**** RECORDS ****
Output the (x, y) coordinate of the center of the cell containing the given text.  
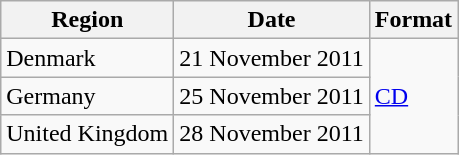
25 November 2011 (272, 96)
CD (413, 96)
21 November 2011 (272, 58)
Germany (88, 96)
United Kingdom (88, 134)
Date (272, 20)
Format (413, 20)
28 November 2011 (272, 134)
Denmark (88, 58)
Region (88, 20)
From the cell containing the given text, extract its center point as [x, y] coordinate. 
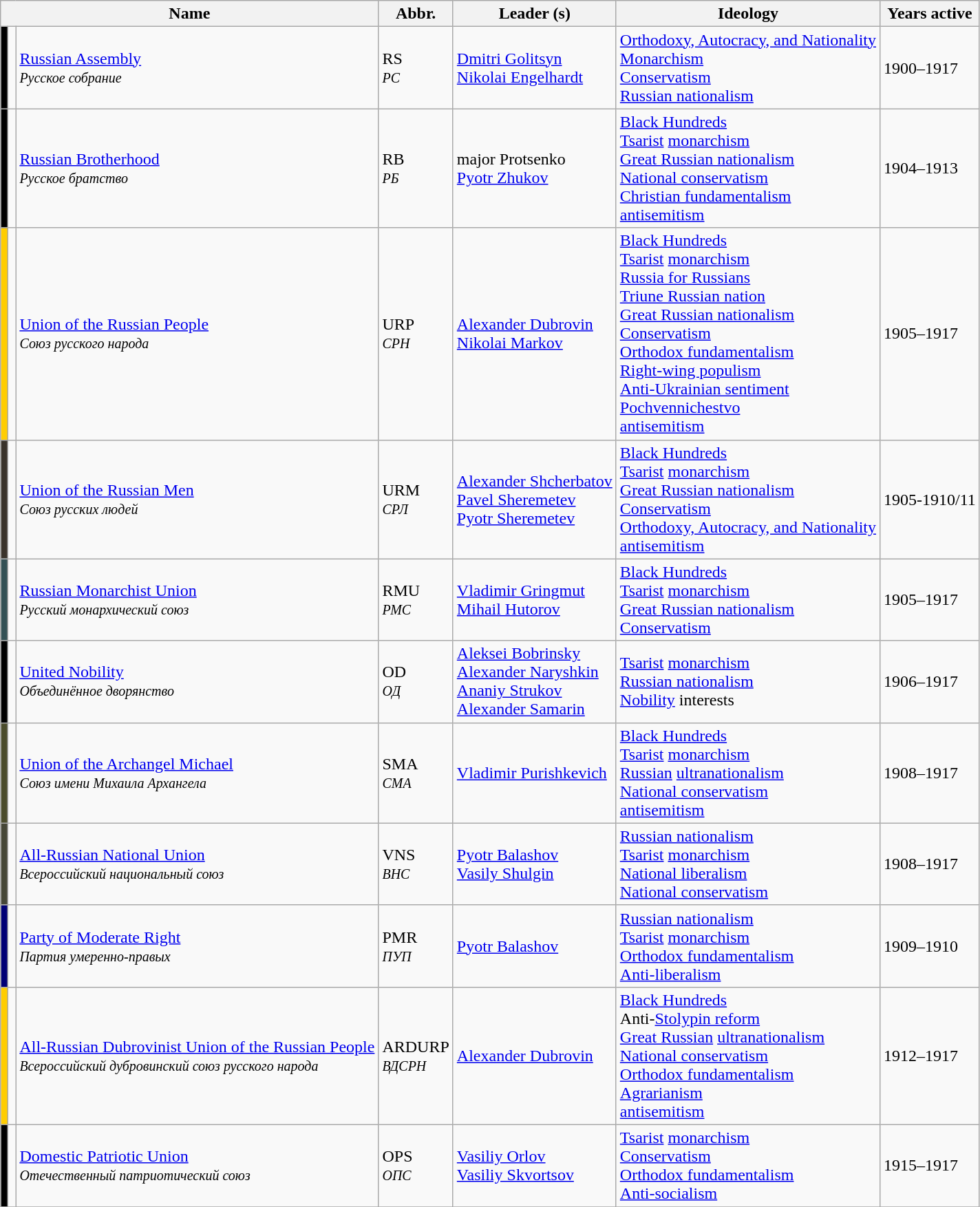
****
WHAT TO WORK ON.
Could you format the lines above as a numbered list, skipping any blank lines and leaving out the pictures?

EXERCISE RESULT.
1. Output the (x, y) coordinate of the center of the cell containing the given text.  
2. 25 November 2011 (272, 96)
3. CD (413, 96)
4. 21 November 2011 (272, 58)
5. Germany (88, 96)
6. United Kingdom (88, 134)
7. Date (272, 20)
8. Format (413, 20)
9. 28 November 2011 (272, 134)
10. Denmark (88, 58)
11. Region (88, 20)
12. From the cell containing the given text, extract its center point as [x, y] coordinate. 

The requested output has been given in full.